Records drawn from a dataset
-*-
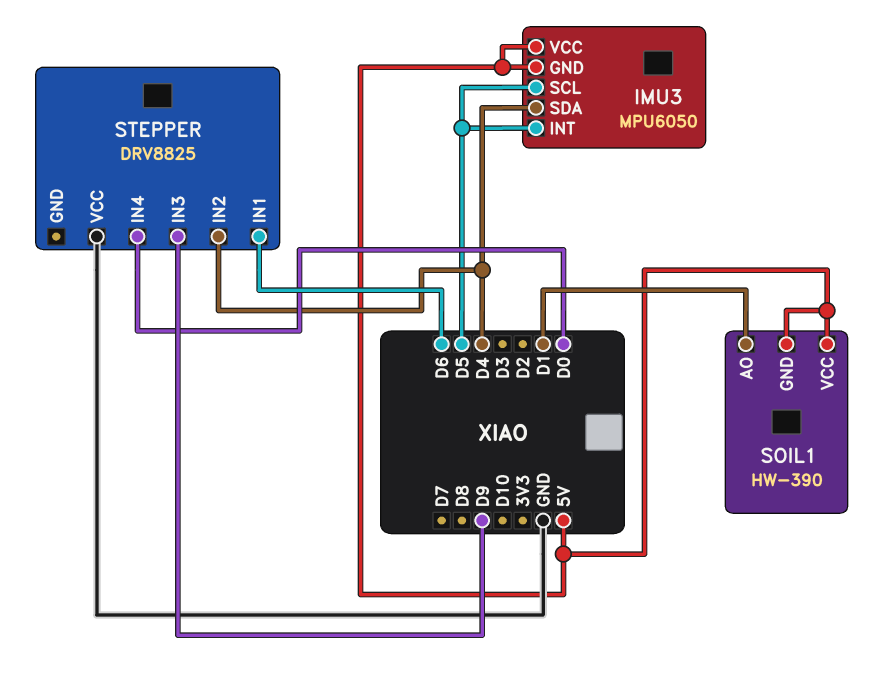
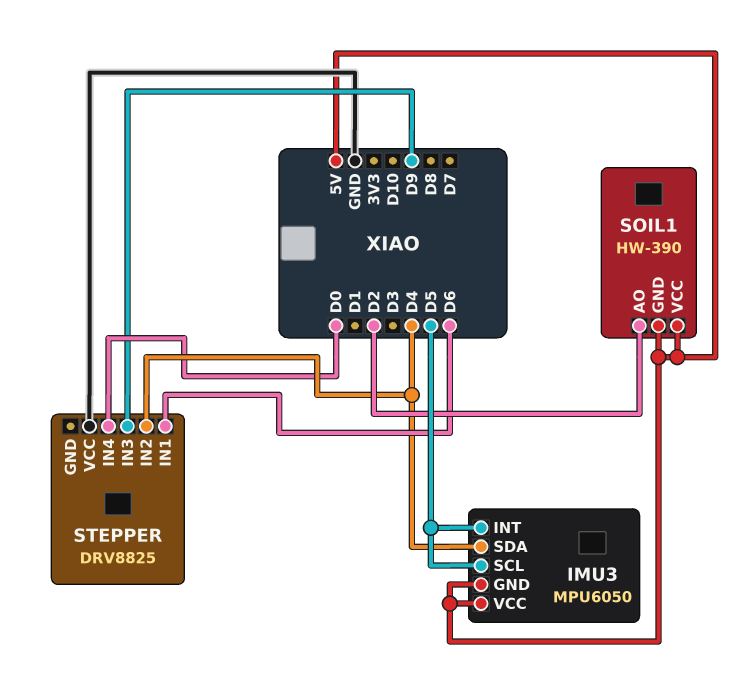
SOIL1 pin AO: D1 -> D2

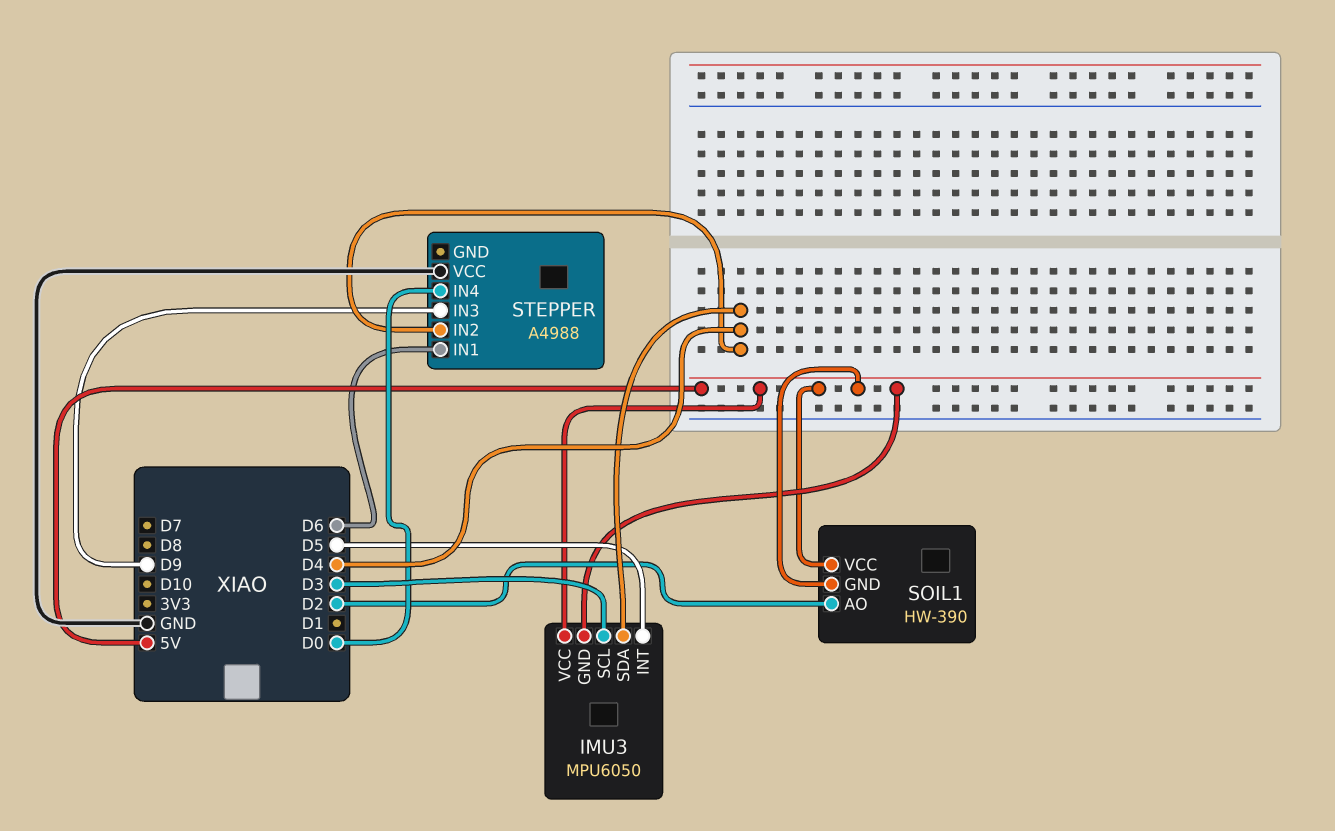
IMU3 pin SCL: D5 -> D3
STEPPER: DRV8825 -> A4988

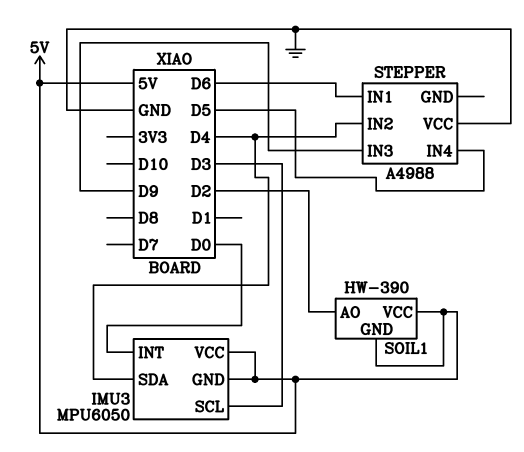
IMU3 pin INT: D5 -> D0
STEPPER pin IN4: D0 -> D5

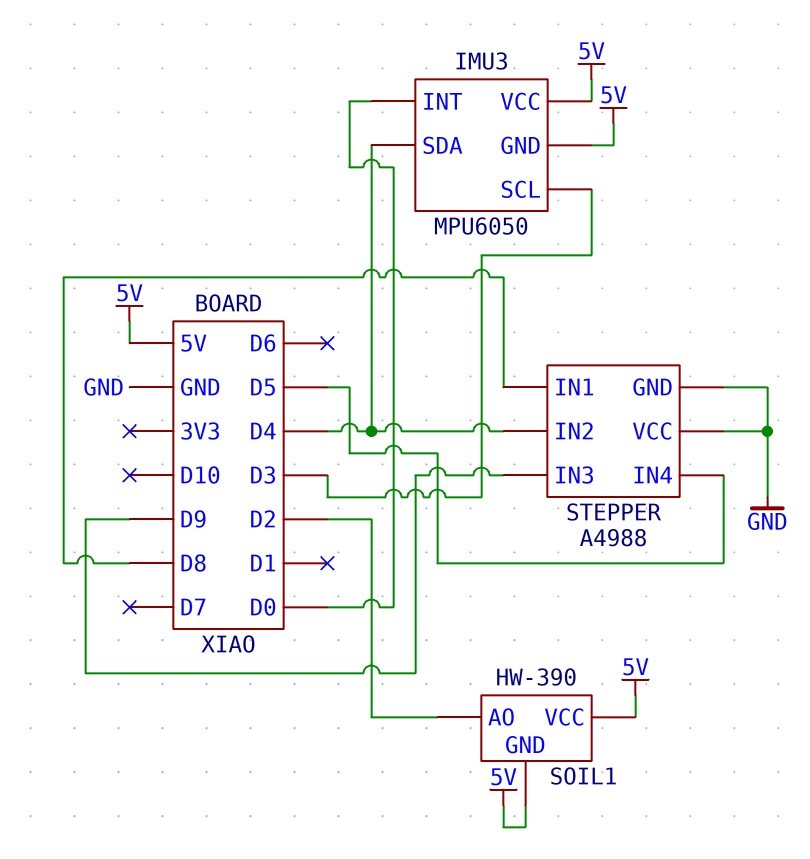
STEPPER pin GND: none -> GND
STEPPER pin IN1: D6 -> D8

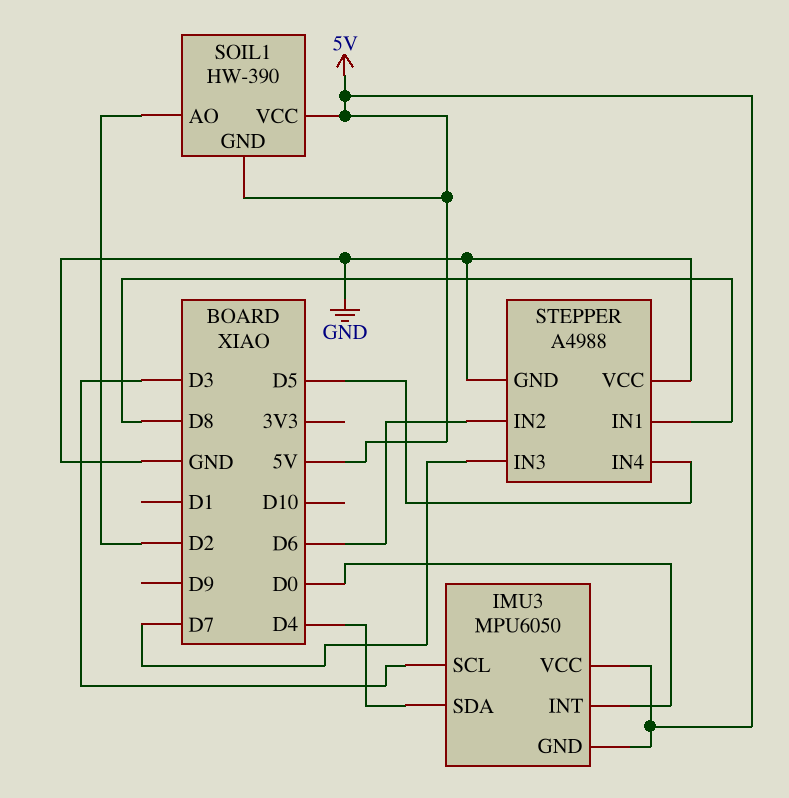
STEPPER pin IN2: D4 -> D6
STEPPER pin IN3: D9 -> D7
-*-
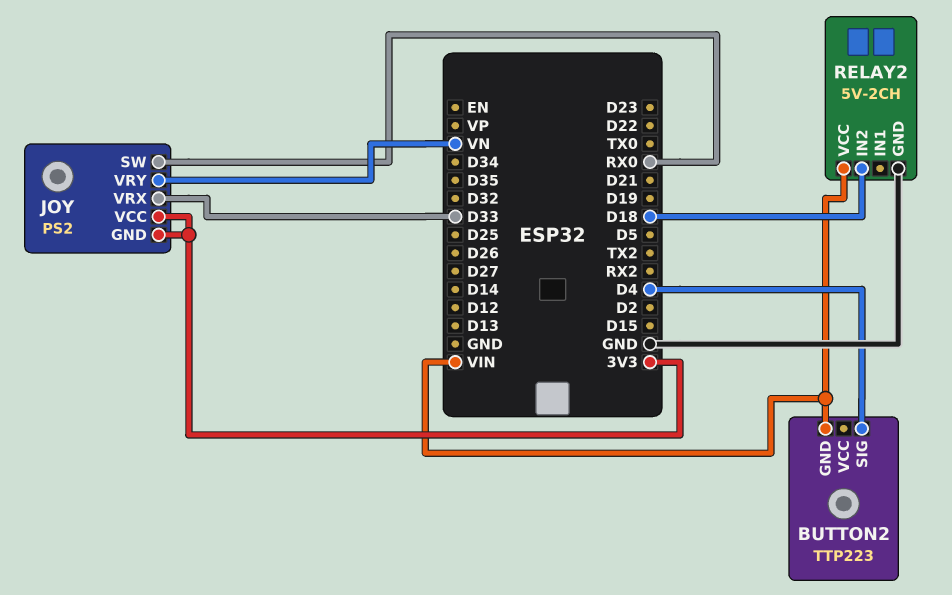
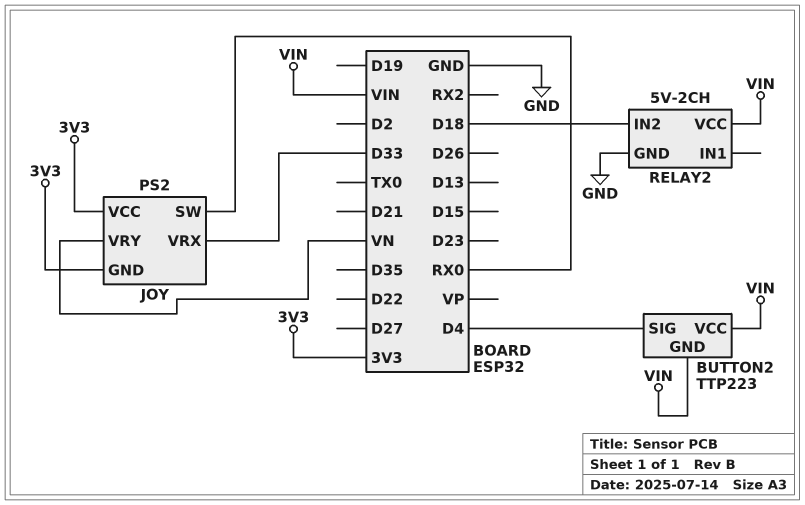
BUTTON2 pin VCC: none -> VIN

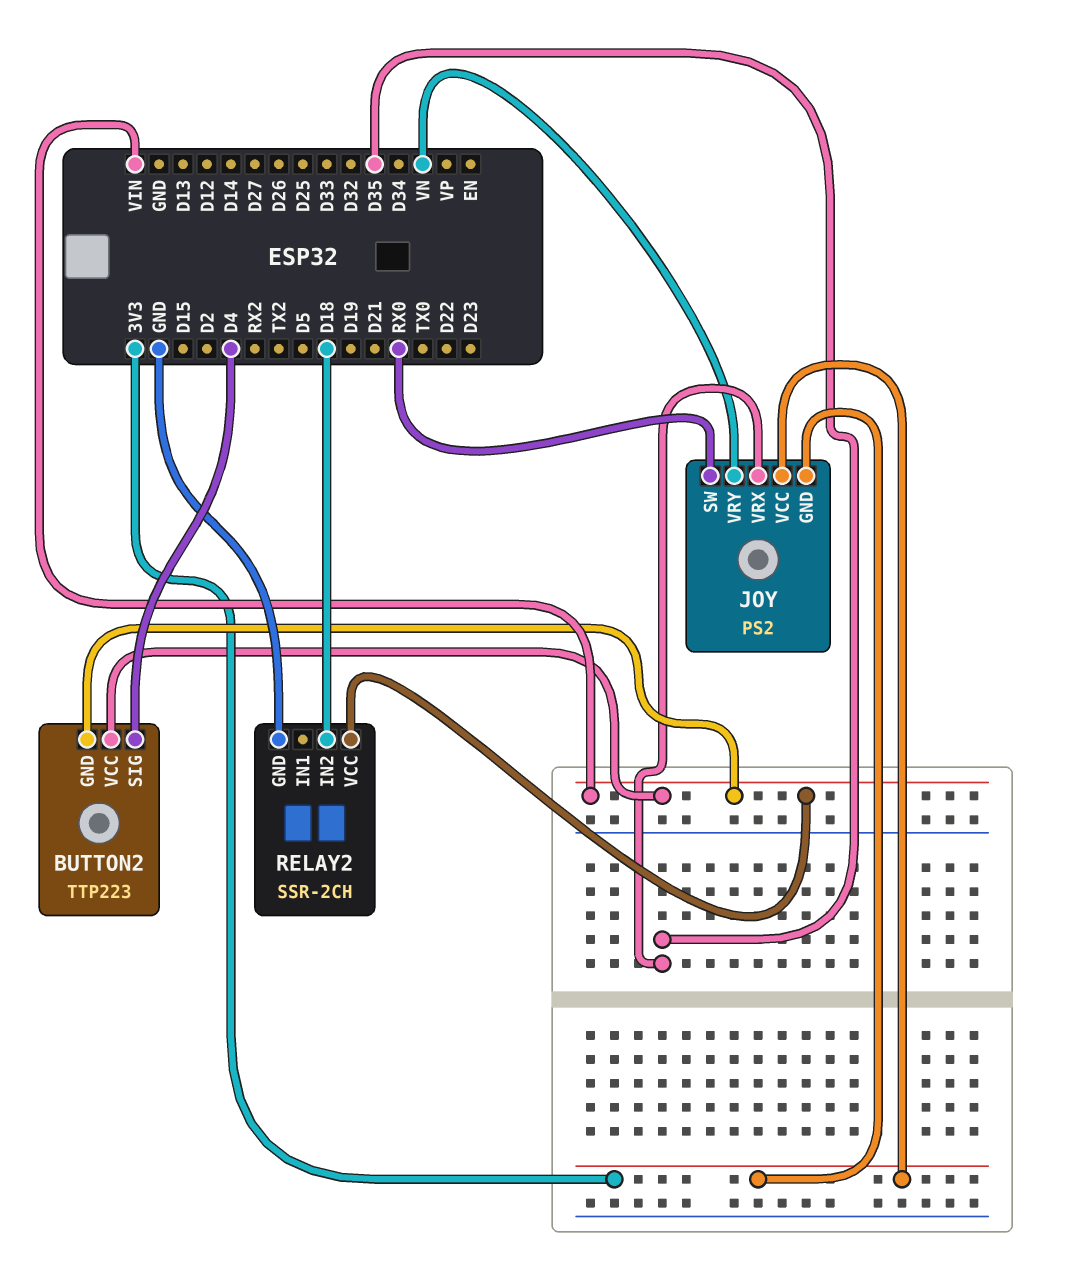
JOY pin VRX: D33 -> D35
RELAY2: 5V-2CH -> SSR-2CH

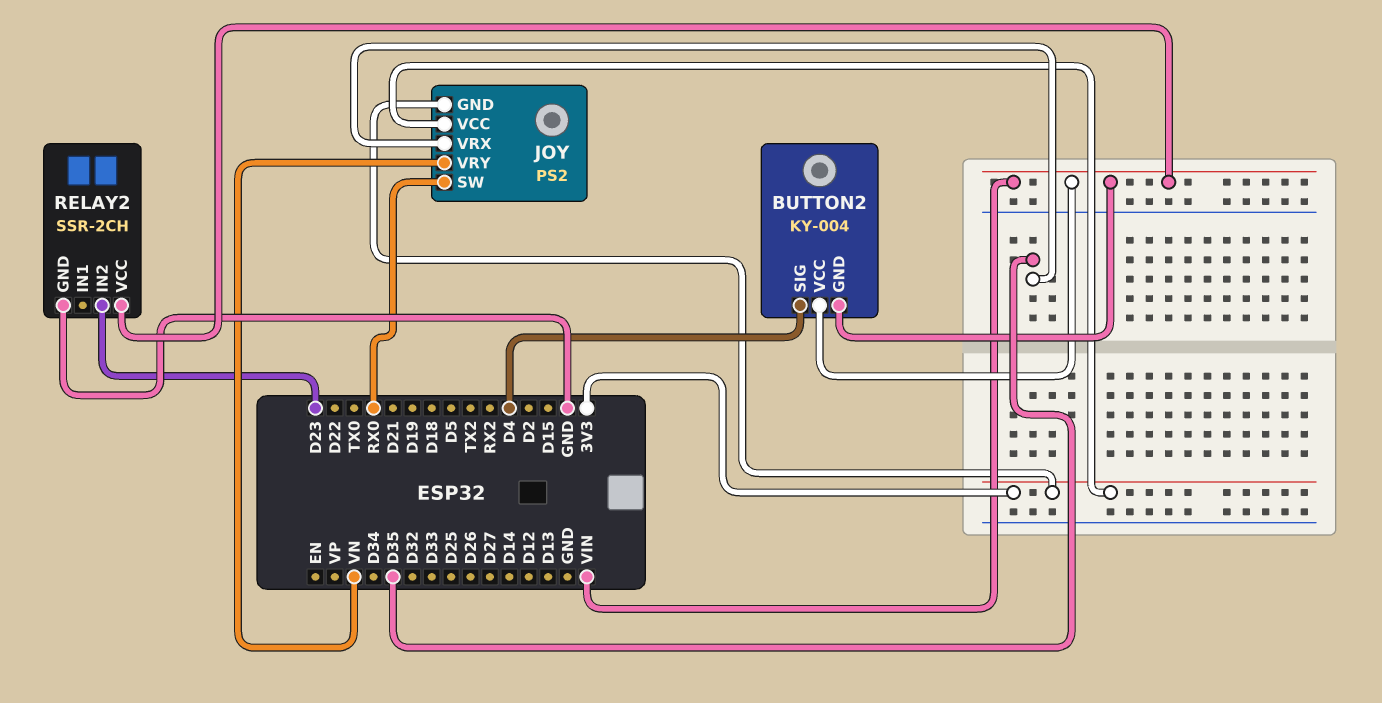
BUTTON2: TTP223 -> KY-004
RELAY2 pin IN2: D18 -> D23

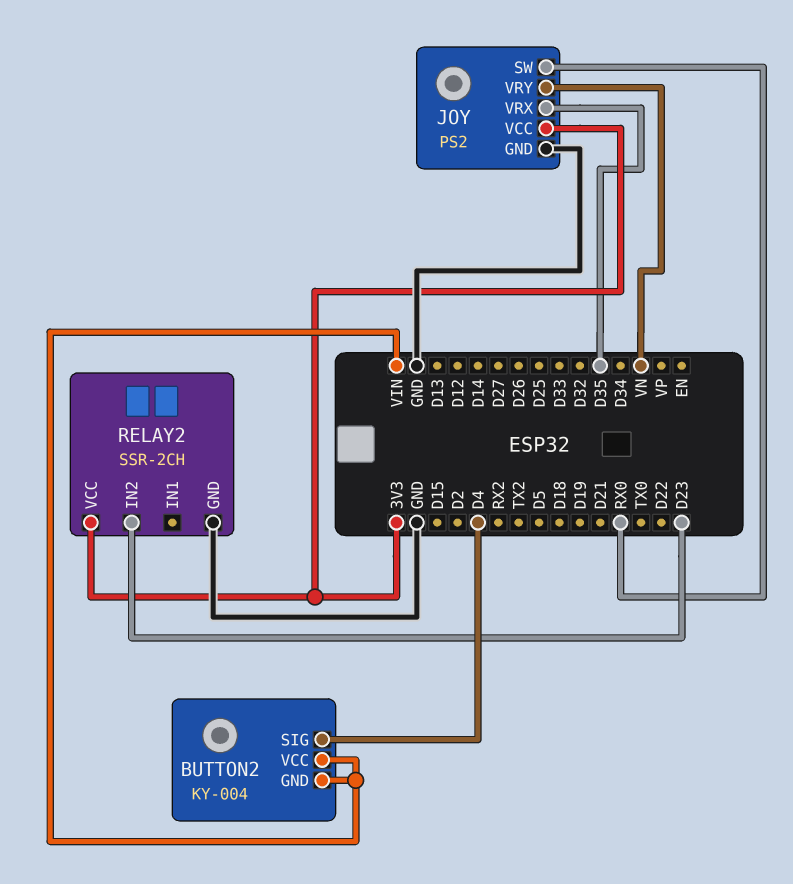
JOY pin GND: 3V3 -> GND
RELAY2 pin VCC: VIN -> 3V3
-*-
Task item:
Leave out every picture, and copy exactly the lines above starting at the one holding "STEPPER pin IN4: D0 -> D5" and ending at the one holding "STEPPER pin IN3: D9 -> D7", no more and no less.

Finished task:
STEPPER pin IN4: D0 -> D5

STEPPER pin GND: none -> GND
STEPPER pin IN1: D6 -> D8

STEPPER pin IN2: D4 -> D6
STEPPER pin IN3: D9 -> D7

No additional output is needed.